TASK TO CARRY OUT: Locate every line in the records below that contains the string "fawn" and reproduce each of those lines in full.

■ ■ ■ ■ ■ ■ ■

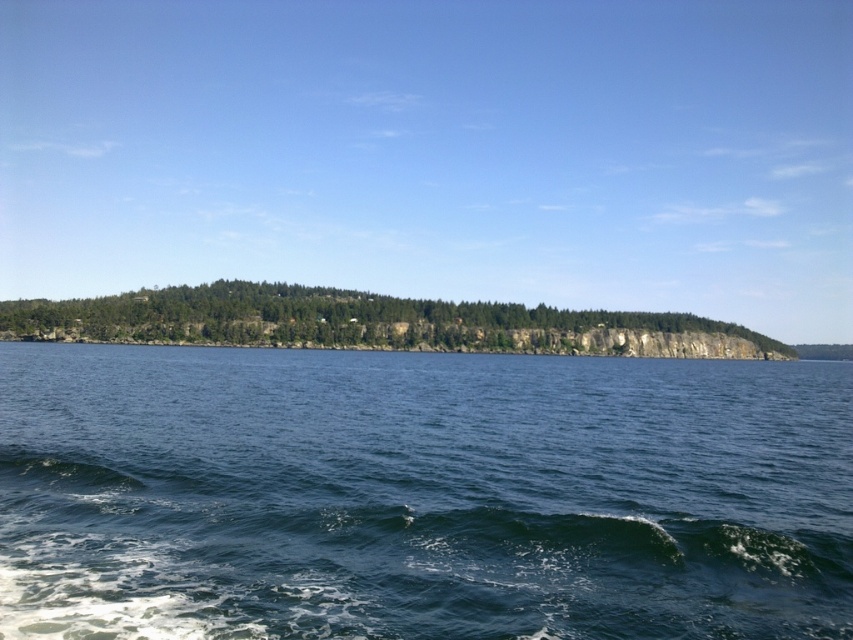
You are a bird soaring above the coastal landscape. You notice the dark blue water at center and the green leafy trees at center. Which one is located to the left when viewed from your perspective?

The dark blue water at center is positioned on the left side of green leafy trees at center, so when viewed from above, the dark blue water at center is to the left of the green leafy trees at center.

Looking at the coastal scene, you notice the dark blue water at center and the green leafy trees at center. Which of these two elements occupies a larger area in the image?

The green leafy trees at center occupy a larger area than the dark blue water at center, as the dark blue water at center is described as having a smaller size compared to the green leafy trees at center.

You are a drone operator planning to take a photo of the dark blue water at center. The drone must hover exactly at the 2D coordinates provided in the scene description. What coordinates should the drone be set to?

The drone should be set to hover at the coordinates point (421,496) to capture the dark blue water at center accurately.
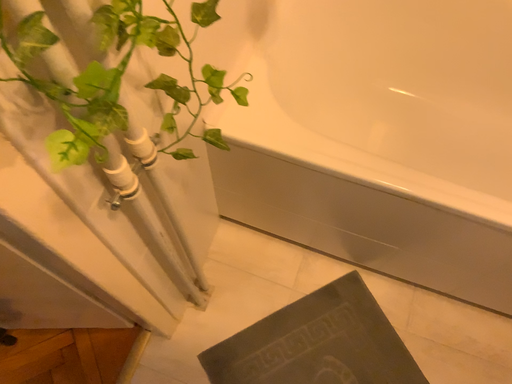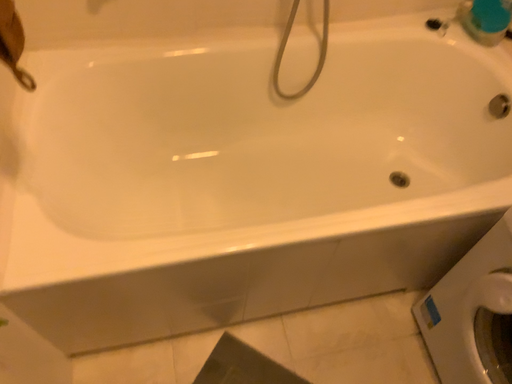
Question: How did the camera likely rotate when shooting the video?

Choices:
 (A) rotated downward
 (B) rotated upward

Answer: (B)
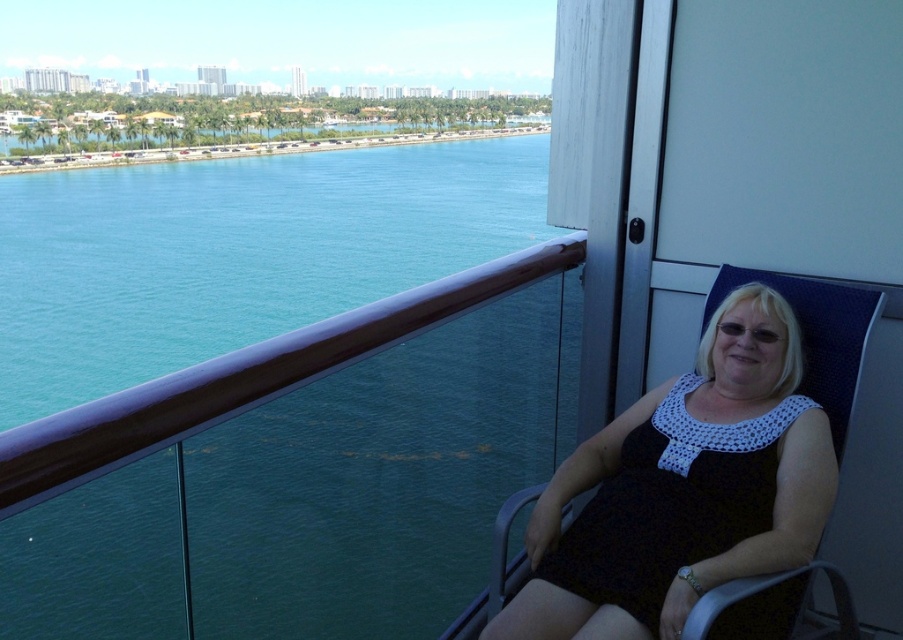
Question: Does teal glossy water at upper left have a lesser width compared to black crochet dress at right?

Choices:
 (A) yes
 (B) no

Answer: (B)

Question: Among these points, which one is nearest to the camera?

Choices:
 (A) (194, 273)
 (B) (714, 493)

Answer: (B)

Question: Is teal glossy water at upper left below black crochet dress at right?

Choices:
 (A) yes
 (B) no

Answer: (B)

Question: Which object is farther from the camera taking this photo?

Choices:
 (A) teal glossy water at upper left
 (B) black crochet dress at right

Answer: (B)

Question: Is teal glossy water at upper left wider than black crochet dress at right?

Choices:
 (A) no
 (B) yes

Answer: (B)

Question: Which point is farther from the camera taking this photo?

Choices:
 (A) (213, 449)
 (B) (738, 628)

Answer: (B)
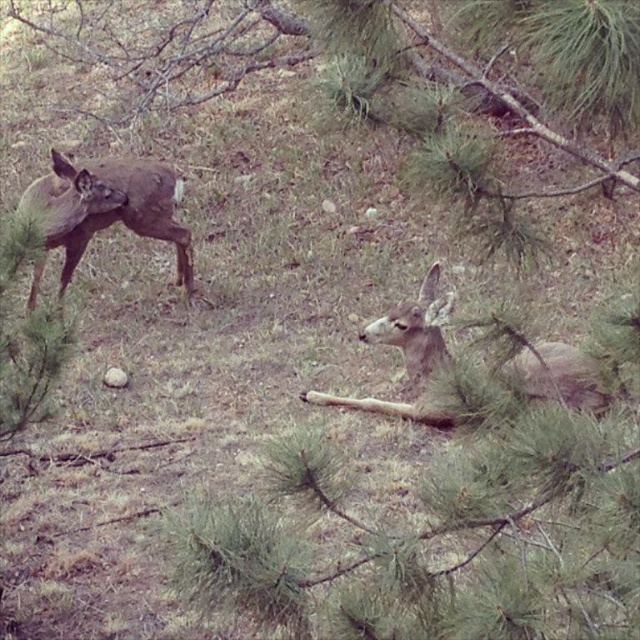
Does fawn fur at lower right have a lesser height compared to brown matte deer at left?

Indeed, fawn fur at lower right has a lesser height compared to brown matte deer at left.

Between fawn fur at lower right and brown matte deer at left, which one is positioned lower?

fawn fur at lower right is below.

Between point (552, 352) and point (67, 205), which one is positioned in front?

Point (552, 352) is more forward.

The height and width of the screenshot is (640, 640). I want to click on fawn fur at lower right, so click(x=408, y=355).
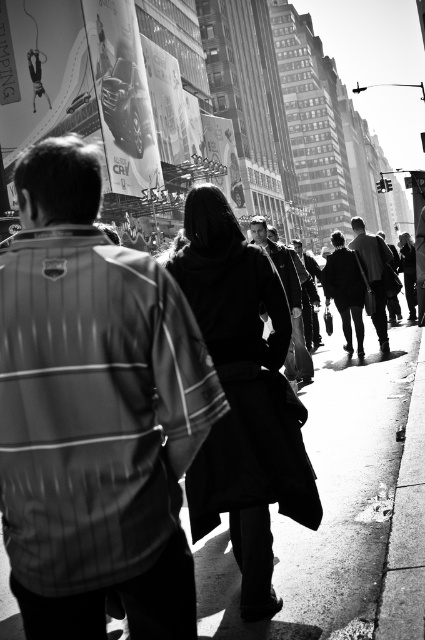
Question: Does black wool coat at center come in front of metallic silver menorah at center?

Choices:
 (A) no
 (B) yes

Answer: (B)

Question: Does striped fabric jacket at upper left come behind metallic silver menorah at center?

Choices:
 (A) no
 (B) yes

Answer: (A)

Question: Among these points, which one is farthest from the camera?

Choices:
 (A) (286, 548)
 (B) (280, 426)

Answer: (A)

Question: Does striped fabric jacket at upper left come in front of black wool coat at center?

Choices:
 (A) yes
 (B) no

Answer: (A)

Question: Estimate the real-world distances between objects in this image. Which object is closer to the smooth asphalt sidewalk at center?

Choices:
 (A) black wool coat at center
 (B) metallic silver car at upper center

Answer: (A)

Question: Which of the following is the closest to the observer?

Choices:
 (A) (110, 157)
 (B) (215, 115)
 (C) (189, 509)

Answer: (C)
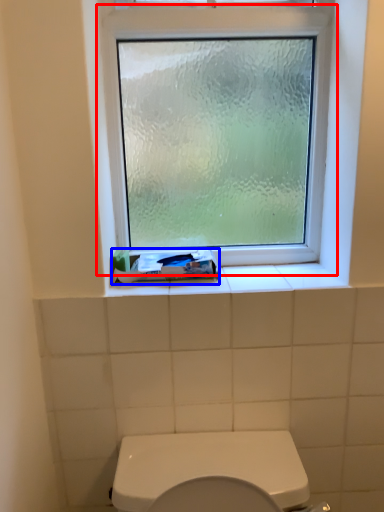
Question: Which object is further to the camera taking this photo, window (highlighted by a red box) or toothpaste (highlighted by a blue box)?

Choices:
 (A) window
 (B) toothpaste

Answer: (B)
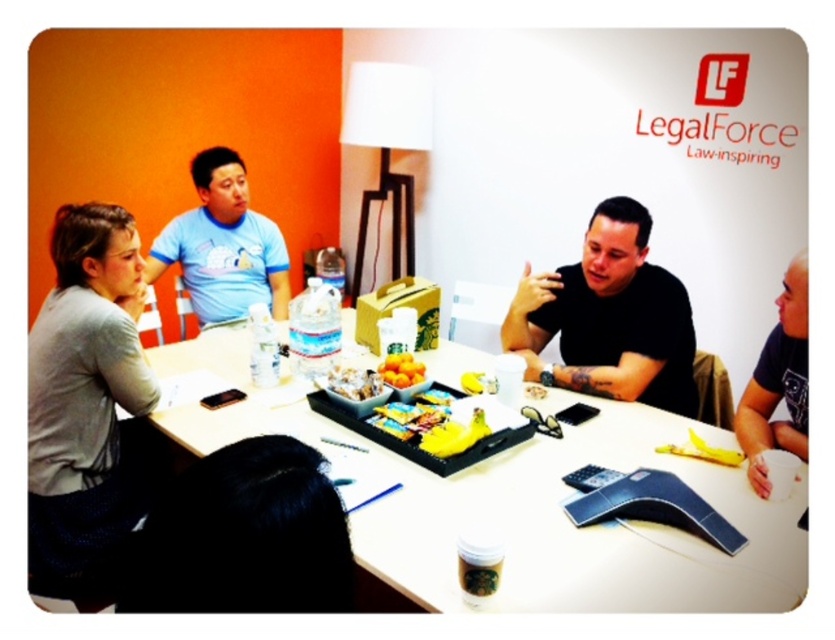
Question: Is dark blue t-shirt at right below white crumbly cake at center?

Choices:
 (A) no
 (B) yes

Answer: (A)

Question: Can you confirm if white glossy table at center is bigger than yellow matte oranges at center?

Choices:
 (A) no
 (B) yes

Answer: (B)

Question: Is white glossy table at center wider than dark blue t-shirt at right?

Choices:
 (A) yes
 (B) no

Answer: (A)

Question: Which of the following is the closest to the observer?

Choices:
 (A) white glossy table at center
 (B) white crumbly cake at center
 (C) black matte shirt at center
 (D) yellow matte oranges at center

Answer: (A)

Question: Which point is closer to the camera?

Choices:
 (A) light blue t-shirt at upper left
 (B) white crumbly cake at center

Answer: (B)

Question: Which point appears farthest from the camera in this image?

Choices:
 (A) (358, 380)
 (B) (573, 328)
 (C) (198, 256)

Answer: (C)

■ ■ ■ ■ ■ ■ ■

WRITTEN ANSWER:
Does fawn fur at lower right have a lesser height compared to brown matte deer at left?
Indeed, fawn fur at lower right has a lesser height compared to brown matte deer at left.
Between fawn fur at lower right and brown matte deer at left, which one is positioned lower?
fawn fur at lower right is below.
The height and width of the screenshot is (640, 640). I want to click on fawn fur at lower right, so click(x=408, y=355).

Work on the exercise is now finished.